Exercise aim = When you reach the line containing "white glue stick [68,170,146,276] -> none" in the data below, begin returning lines exactly as written, and stop once the line containing "turquoise phone [205,413,315,463] -> none" has been returned.

[Records for this task]

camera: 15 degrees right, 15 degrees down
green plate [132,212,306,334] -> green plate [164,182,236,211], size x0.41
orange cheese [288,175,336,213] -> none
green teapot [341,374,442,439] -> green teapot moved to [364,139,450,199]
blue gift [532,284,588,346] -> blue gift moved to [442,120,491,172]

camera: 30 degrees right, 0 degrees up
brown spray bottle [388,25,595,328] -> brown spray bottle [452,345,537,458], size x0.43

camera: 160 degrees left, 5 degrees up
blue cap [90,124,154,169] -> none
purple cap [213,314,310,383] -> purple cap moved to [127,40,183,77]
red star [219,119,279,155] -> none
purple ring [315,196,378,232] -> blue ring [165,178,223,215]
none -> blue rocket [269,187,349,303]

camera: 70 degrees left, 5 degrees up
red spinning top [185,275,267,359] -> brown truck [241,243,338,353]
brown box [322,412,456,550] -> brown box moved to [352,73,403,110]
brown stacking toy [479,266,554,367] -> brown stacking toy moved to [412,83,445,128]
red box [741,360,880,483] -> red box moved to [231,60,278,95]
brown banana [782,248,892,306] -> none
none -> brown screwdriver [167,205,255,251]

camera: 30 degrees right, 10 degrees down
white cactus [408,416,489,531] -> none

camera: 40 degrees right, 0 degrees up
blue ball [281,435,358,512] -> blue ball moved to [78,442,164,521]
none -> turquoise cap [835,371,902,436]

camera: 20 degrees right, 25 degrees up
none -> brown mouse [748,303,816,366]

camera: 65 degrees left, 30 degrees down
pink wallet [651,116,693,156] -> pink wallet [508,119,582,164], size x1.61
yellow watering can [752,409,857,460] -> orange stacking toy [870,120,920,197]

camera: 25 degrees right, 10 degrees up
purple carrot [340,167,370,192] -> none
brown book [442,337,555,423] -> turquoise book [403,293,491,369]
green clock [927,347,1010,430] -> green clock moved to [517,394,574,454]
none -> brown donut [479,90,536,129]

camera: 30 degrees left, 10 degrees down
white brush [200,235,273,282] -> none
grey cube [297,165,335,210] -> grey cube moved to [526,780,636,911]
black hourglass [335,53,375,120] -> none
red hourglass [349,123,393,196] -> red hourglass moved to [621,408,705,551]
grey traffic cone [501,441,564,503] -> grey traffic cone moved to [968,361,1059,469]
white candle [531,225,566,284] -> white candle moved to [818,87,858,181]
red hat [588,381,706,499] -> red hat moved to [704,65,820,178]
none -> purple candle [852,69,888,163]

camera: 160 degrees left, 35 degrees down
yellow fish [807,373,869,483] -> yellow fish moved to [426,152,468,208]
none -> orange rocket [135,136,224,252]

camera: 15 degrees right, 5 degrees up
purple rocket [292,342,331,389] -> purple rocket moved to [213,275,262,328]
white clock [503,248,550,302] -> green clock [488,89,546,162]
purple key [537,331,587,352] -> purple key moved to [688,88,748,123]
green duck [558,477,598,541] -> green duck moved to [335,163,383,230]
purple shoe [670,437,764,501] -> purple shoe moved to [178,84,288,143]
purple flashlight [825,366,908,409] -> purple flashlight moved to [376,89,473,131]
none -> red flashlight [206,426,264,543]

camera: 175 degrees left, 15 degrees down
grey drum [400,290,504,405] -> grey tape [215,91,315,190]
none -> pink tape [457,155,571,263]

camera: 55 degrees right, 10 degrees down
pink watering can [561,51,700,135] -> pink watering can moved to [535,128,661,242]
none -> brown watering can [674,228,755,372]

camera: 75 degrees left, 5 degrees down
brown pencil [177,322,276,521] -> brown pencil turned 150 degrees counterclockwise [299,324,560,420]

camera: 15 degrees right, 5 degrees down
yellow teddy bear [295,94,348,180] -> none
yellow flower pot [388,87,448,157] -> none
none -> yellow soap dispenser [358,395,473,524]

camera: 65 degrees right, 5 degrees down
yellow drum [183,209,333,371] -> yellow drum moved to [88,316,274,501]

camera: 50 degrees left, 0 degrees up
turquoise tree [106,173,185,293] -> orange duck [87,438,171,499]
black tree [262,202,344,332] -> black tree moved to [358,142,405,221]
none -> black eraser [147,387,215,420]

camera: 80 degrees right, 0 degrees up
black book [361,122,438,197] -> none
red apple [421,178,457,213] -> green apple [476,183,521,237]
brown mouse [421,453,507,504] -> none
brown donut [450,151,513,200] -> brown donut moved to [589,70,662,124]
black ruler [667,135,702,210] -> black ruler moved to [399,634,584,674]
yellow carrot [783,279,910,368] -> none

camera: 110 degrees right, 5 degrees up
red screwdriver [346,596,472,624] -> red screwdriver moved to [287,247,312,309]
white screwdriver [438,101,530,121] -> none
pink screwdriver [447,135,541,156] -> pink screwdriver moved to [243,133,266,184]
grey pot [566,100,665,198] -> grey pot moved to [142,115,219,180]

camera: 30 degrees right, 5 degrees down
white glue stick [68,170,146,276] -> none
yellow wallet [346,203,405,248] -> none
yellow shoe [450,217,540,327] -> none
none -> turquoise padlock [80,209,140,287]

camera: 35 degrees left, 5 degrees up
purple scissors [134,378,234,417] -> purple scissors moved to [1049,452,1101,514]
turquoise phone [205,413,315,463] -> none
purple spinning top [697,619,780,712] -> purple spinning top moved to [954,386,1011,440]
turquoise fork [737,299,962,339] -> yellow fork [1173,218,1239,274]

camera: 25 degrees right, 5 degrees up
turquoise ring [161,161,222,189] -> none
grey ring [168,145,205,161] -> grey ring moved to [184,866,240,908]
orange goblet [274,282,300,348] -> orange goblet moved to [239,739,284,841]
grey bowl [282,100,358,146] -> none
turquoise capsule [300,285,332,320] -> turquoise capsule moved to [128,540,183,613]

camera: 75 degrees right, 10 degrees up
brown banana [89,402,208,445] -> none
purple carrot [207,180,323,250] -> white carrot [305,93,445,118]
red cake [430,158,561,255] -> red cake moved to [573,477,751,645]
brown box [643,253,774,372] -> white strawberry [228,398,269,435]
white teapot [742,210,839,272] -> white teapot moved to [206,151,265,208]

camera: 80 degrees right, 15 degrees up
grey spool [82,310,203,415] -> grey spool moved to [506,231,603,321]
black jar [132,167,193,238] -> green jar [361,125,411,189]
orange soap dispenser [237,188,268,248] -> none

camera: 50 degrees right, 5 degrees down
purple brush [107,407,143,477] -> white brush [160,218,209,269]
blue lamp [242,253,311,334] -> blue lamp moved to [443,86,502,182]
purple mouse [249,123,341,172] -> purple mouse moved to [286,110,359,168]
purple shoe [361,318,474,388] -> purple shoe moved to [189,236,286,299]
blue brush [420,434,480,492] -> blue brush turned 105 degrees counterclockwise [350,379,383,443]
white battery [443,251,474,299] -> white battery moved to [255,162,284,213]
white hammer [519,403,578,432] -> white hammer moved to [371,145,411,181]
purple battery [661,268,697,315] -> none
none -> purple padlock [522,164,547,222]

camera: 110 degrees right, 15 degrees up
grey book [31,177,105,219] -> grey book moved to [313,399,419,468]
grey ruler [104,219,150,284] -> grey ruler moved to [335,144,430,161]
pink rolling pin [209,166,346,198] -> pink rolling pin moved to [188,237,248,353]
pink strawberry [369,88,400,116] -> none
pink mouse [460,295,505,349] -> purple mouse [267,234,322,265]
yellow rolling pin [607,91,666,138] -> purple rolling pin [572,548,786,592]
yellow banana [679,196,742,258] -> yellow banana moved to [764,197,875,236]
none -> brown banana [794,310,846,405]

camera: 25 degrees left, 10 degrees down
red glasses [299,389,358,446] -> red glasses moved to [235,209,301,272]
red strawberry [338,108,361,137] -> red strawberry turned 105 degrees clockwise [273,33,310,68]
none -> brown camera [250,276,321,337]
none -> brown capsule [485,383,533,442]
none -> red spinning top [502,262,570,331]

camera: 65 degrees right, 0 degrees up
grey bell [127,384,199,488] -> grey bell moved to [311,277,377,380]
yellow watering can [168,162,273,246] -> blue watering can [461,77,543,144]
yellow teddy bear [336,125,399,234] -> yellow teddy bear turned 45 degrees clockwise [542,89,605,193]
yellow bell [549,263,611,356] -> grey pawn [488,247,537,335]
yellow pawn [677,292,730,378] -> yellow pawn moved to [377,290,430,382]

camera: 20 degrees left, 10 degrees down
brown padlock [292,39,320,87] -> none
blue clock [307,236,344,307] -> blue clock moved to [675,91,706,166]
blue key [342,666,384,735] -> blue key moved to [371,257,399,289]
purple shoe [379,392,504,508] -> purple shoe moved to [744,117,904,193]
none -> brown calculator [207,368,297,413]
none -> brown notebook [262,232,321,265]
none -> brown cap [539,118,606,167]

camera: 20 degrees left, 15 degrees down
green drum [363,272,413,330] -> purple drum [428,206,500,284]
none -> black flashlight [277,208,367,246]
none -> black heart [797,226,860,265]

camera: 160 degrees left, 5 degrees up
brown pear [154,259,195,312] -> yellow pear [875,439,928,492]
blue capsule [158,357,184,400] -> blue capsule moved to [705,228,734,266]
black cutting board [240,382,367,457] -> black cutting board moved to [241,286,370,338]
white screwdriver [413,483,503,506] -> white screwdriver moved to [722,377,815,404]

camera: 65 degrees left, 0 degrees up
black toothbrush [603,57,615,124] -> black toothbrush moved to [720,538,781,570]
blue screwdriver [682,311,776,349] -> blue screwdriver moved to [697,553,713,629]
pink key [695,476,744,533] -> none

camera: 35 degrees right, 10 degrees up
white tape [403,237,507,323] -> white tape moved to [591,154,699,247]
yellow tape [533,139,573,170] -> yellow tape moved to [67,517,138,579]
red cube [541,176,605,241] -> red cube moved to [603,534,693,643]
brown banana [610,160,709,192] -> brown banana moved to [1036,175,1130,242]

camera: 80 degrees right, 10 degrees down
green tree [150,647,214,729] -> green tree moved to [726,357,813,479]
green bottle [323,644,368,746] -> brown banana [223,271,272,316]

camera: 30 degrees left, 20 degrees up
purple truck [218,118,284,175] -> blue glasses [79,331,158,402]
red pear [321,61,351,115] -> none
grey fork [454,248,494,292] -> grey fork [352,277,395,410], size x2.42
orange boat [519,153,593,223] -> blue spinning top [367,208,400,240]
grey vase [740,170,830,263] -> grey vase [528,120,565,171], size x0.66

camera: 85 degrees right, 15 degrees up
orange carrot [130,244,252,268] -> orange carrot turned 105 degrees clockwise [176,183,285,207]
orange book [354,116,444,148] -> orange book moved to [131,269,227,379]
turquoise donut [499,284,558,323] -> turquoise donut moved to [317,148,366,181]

[/Records for this task]

Task solution =
white glue stick [68,170,146,276] -> none
yellow wallet [346,203,405,248] -> none
yellow shoe [450,217,540,327] -> none
none -> turquoise padlock [80,209,140,287]

camera: 35 degrees left, 5 degrees up
purple scissors [134,378,234,417] -> purple scissors moved to [1049,452,1101,514]
turquoise phone [205,413,315,463] -> none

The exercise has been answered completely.